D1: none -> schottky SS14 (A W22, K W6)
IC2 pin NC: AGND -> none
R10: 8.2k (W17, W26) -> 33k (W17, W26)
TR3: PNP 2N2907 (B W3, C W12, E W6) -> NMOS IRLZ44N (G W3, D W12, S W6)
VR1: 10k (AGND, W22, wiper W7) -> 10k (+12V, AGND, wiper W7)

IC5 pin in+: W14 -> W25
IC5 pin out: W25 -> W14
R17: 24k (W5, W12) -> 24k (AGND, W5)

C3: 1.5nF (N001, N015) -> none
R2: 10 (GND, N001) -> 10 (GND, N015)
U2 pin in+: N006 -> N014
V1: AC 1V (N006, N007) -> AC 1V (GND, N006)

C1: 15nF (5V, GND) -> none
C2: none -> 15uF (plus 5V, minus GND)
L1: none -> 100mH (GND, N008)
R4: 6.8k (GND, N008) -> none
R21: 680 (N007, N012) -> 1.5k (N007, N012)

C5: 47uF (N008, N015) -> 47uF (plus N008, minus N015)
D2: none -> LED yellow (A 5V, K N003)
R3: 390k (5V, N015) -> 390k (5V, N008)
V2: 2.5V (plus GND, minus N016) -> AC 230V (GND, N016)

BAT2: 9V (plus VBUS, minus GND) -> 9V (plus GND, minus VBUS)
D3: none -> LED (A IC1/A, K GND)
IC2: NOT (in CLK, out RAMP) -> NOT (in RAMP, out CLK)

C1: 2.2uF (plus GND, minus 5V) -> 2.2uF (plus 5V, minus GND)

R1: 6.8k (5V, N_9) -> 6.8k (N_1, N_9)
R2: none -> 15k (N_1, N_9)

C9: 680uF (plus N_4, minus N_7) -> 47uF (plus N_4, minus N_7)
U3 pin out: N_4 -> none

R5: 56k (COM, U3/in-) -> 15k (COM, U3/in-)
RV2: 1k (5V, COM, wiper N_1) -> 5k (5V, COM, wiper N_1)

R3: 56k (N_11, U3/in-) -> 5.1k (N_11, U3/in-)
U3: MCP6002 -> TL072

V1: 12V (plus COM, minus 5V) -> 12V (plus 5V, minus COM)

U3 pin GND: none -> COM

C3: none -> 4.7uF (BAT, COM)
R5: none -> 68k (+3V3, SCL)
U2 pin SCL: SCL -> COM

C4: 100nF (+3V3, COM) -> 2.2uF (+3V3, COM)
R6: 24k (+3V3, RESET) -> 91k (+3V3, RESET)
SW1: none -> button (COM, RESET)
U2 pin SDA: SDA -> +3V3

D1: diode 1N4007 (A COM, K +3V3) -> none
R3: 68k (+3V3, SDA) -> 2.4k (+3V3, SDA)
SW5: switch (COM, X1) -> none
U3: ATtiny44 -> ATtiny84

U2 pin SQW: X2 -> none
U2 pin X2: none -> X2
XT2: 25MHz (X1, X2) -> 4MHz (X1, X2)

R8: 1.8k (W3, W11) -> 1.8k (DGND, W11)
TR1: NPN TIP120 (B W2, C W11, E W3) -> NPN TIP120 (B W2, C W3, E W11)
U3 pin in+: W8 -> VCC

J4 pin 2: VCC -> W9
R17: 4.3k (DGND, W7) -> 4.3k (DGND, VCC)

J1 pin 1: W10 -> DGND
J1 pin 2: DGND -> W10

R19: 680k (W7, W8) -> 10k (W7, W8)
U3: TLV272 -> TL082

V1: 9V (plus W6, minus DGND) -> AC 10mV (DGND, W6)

.....

DIRECTIONS
Your answer must be the full listing, copied exactly.

TASK RESULT
D1: none -> schottky SS14 (A W22, K W6)
IC2 pin NC: AGND -> none
R10: 8.2k (W17, W26) -> 33k (W17, W26)
TR3: PNP 2N2907 (B W3, C W12, E W6) -> NMOS IRLZ44N (G W3, D W12, S W6)
VR1: 10k (AGND, W22, wiper W7) -> 10k (+12V, AGND, wiper W7)

IC5 pin in+: W14 -> W25
IC5 pin out: W25 -> W14
R17: 24k (W5, W12) -> 24k (AGND, W5)

C3: 1.5nF (N001, N015) -> none
R2: 10 (GND, N001) -> 10 (GND, N015)
U2 pin in+: N006 -> N014
V1: AC 1V (N006, N007) -> AC 1V (GND, N006)

C1: 15nF (5V, GND) -> none
C2: none -> 15uF (plus 5V, minus GND)
L1: none -> 100mH (GND, N008)
R4: 6.8k (GND, N008) -> none
R21: 680 (N007, N012) -> 1.5k (N007, N012)

C5: 47uF (N008, N015) -> 47uF (plus N008, minus N015)
D2: none -> LED yellow (A 5V, K N003)
R3: 390k (5V, N015) -> 390k (5V, N008)
V2: 2.5V (plus GND, minus N016) -> AC 230V (GND, N016)

BAT2: 9V (plus VBUS, minus GND) -> 9V (plus GND, minus VBUS)
D3: none -> LED (A IC1/A, K GND)
IC2: NOT (in CLK, out RAMP) -> NOT (in RAMP, out CLK)

C1: 2.2uF (plus GND, minus 5V) -> 2.2uF (plus 5V, minus GND)

R1: 6.8k (5V, N_9) -> 6.8k (N_1, N_9)
R2: none -> 15k (N_1, N_9)

C9: 680uF (plus N_4, minus N_7) -> 47uF (plus N_4, minus N_7)
U3 pin out: N_4 -> none

R5: 56k (COM, U3/in-) -> 15k (COM, U3/in-)
RV2: 1k (5V, COM, wiper N_1) -> 5k (5V, COM, wiper N_1)

R3: 56k (N_11, U3/in-) -> 5.1k (N_11, U3/in-)
U3: MCP6002 -> TL072

V1: 12V (plus COM, minus 5V) -> 12V (plus 5V, minus COM)

U3 pin GND: none -> COM

C3: none -> 4.7uF (BAT, COM)
R5: none -> 68k (+3V3, SCL)
U2 pin SCL: SCL -> COM

C4: 100nF (+3V3, COM) -> 2.2uF (+3V3, COM)
R6: 24k (+3V3, RESET) -> 91k (+3V3, RESET)
SW1: none -> button (COM, RESET)
U2 pin SDA: SDA -> +3V3

D1: diode 1N4007 (A COM, K +3V3) -> none
R3: 68k (+3V3, SDA) -> 2.4k (+3V3, SDA)
SW5: switch (COM, X1) -> none
U3: ATtiny44 -> ATtiny84

U2 pin SQW: X2 -> none
U2 pin X2: none -> X2
XT2: 25MHz (X1, X2) -> 4MHz (X1, X2)

R8: 1.8k (W3, W11) -> 1.8k (DGND, W11)
TR1: NPN TIP120 (B W2, C W11, E W3) -> NPN TIP120 (B W2, C W3, E W11)
U3 pin in+: W8 -> VCC

J4 pin 2: VCC -> W9
R17: 4.3k (DGND, W7) -> 4.3k (DGND, VCC)

J1 pin 1: W10 -> DGND
J1 pin 2: DGND -> W10

R19: 680k (W7, W8) -> 10k (W7, W8)
U3: TLV272 -> TL082

V1: 9V (plus W6, minus DGND) -> AC 10mV (DGND, W6)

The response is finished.